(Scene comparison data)

________________________________________

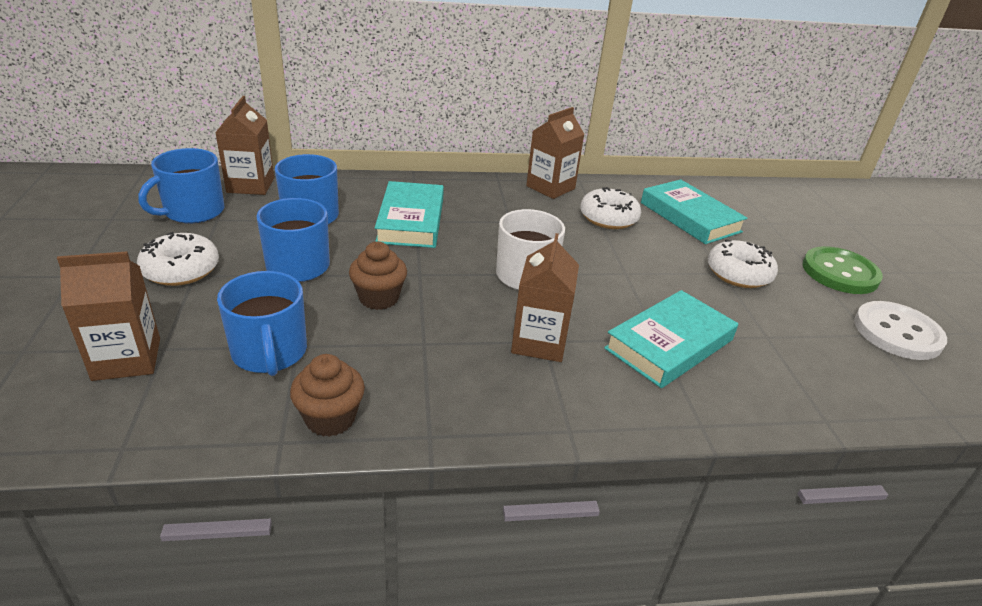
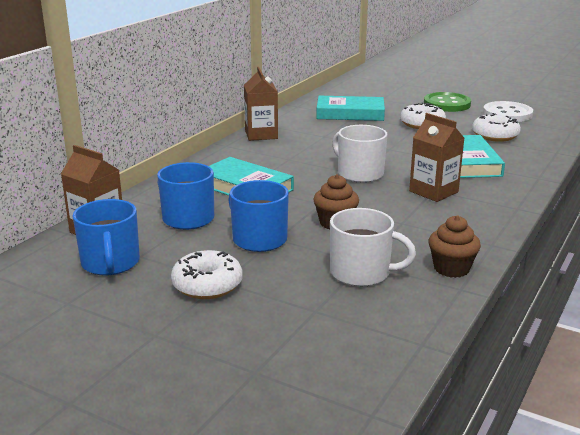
camera: 50 degrees left, 10 degrees down
(127, 359) = (315, 327): brown carton -> none
(270, 353) = (362, 273): blue mug -> white mug
(608, 218) = (323, 132): white donut -> white donut (495, 136)

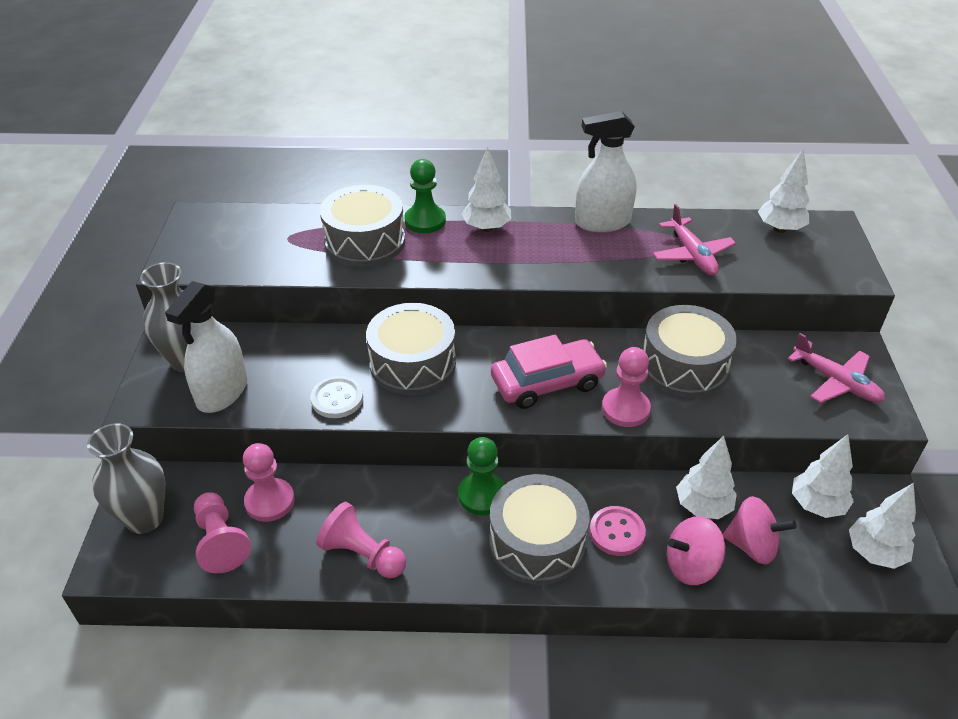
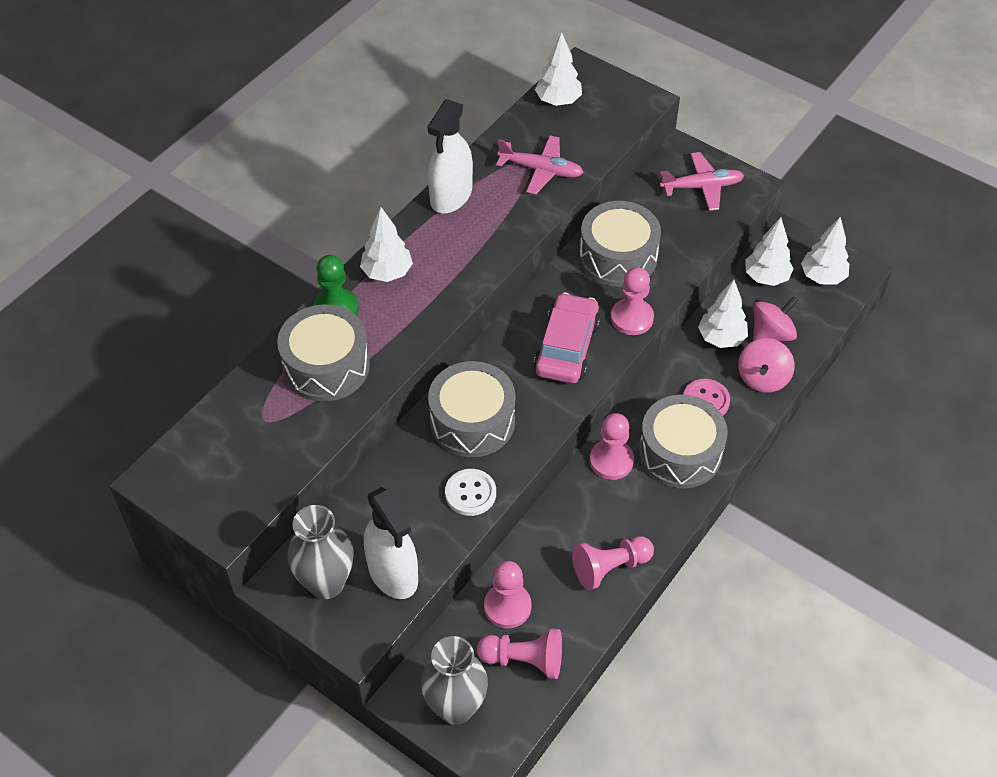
camera: 55 degrees left, 10 degrees up
(482, 495) = (611, 461): green pawn -> pink pawn

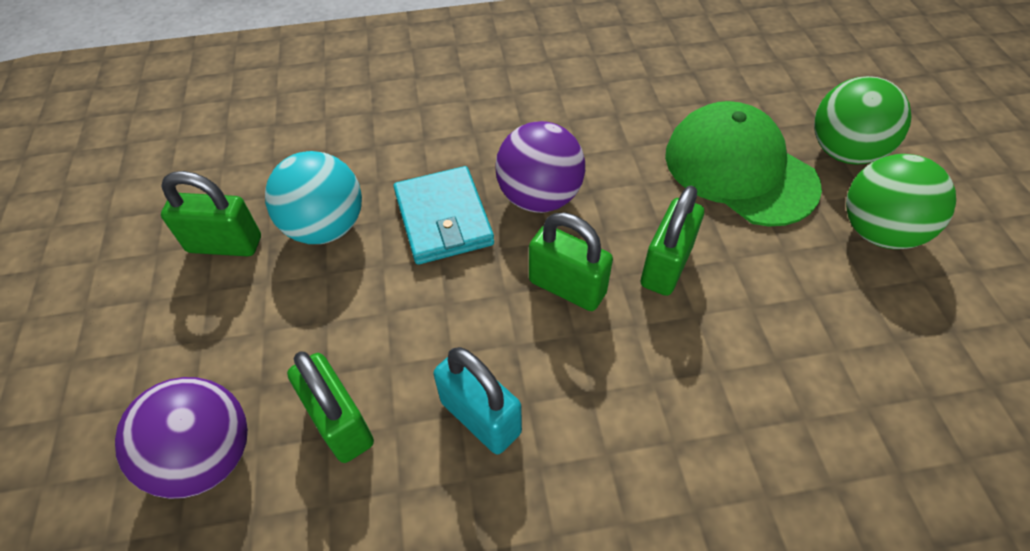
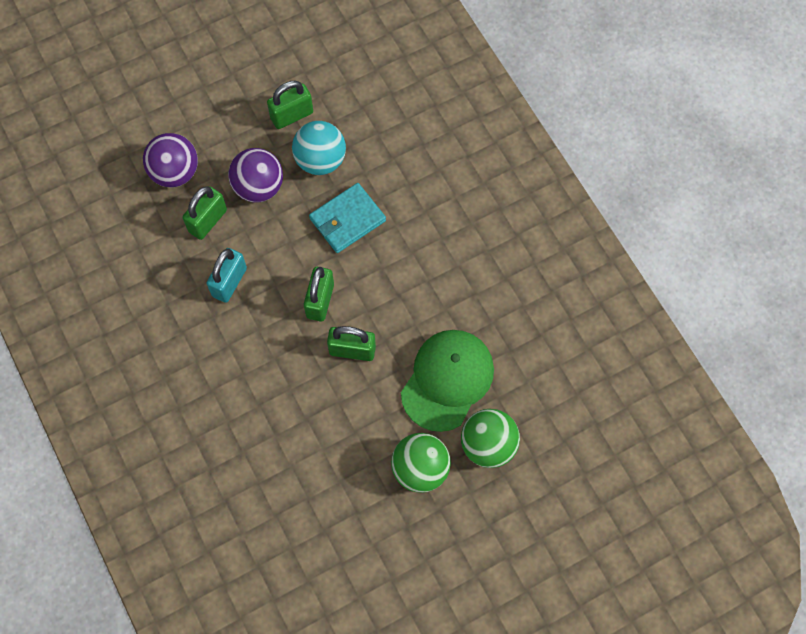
camera: 70 degrees right, 15 degrees up
(225, 244) = (292, 115): green padlock -> green padlock turned 75 degrees clockwise
(539, 197) = (382, 267): purple ball -> purple ball (258, 187)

________________________________________

Here the lines from the one with "(482, 495) = (611, 461): green" through the last line of the data above need to be repeated exactly, both included, and any picture omitted.

(482, 495) = (611, 461): green pawn -> pink pawn

camera: 70 degrees right, 15 degrees up
(225, 244) = (292, 115): green padlock -> green padlock turned 75 degrees clockwise
(539, 197) = (382, 267): purple ball -> purple ball (258, 187)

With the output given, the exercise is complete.